### ABOUT THIS EXERCISE
While reading through the material below, copy each line that holds the word "white".

### AVAILABLE DATA
---*---
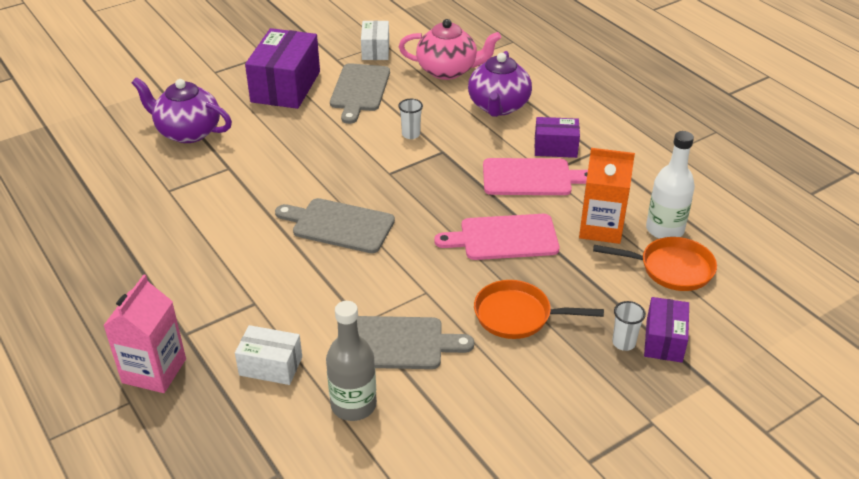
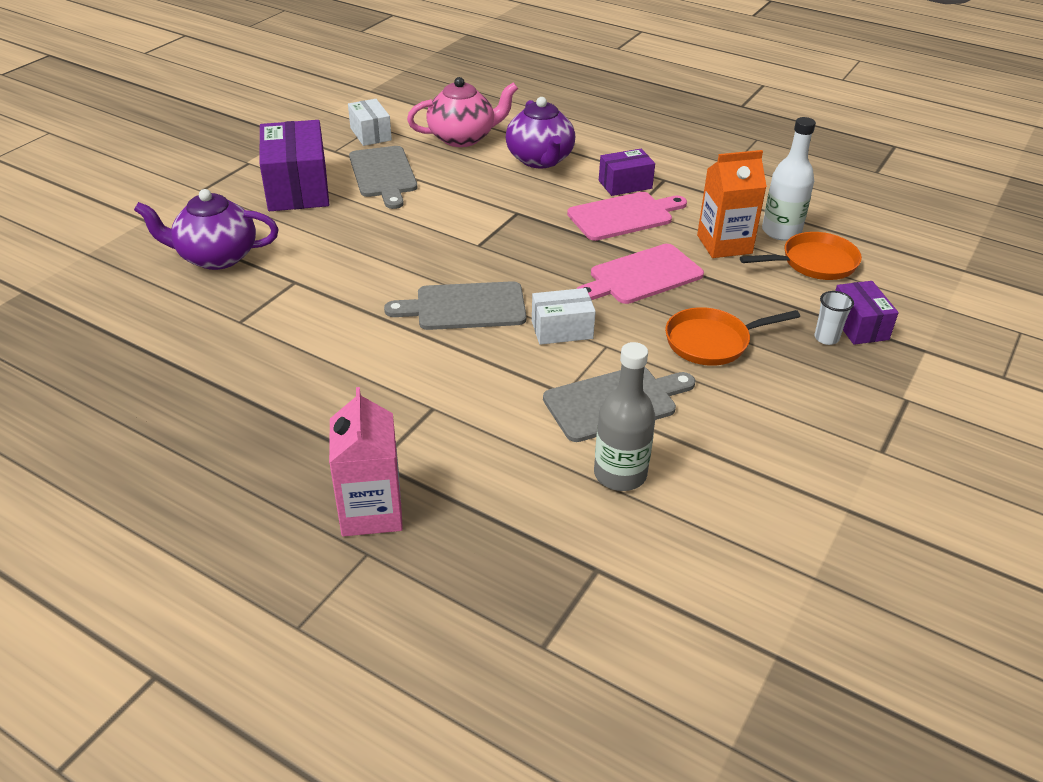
camera: 25 degrees left, 0 degrees up
(271, 366) = (501, 464): white box -> white box (562, 329)
(411, 134) = (472, 204): white cup -> none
---*---
### ANSWER BELOW
(271, 366) = (501, 464): white box -> white box (562, 329)
(411, 134) = (472, 204): white cup -> none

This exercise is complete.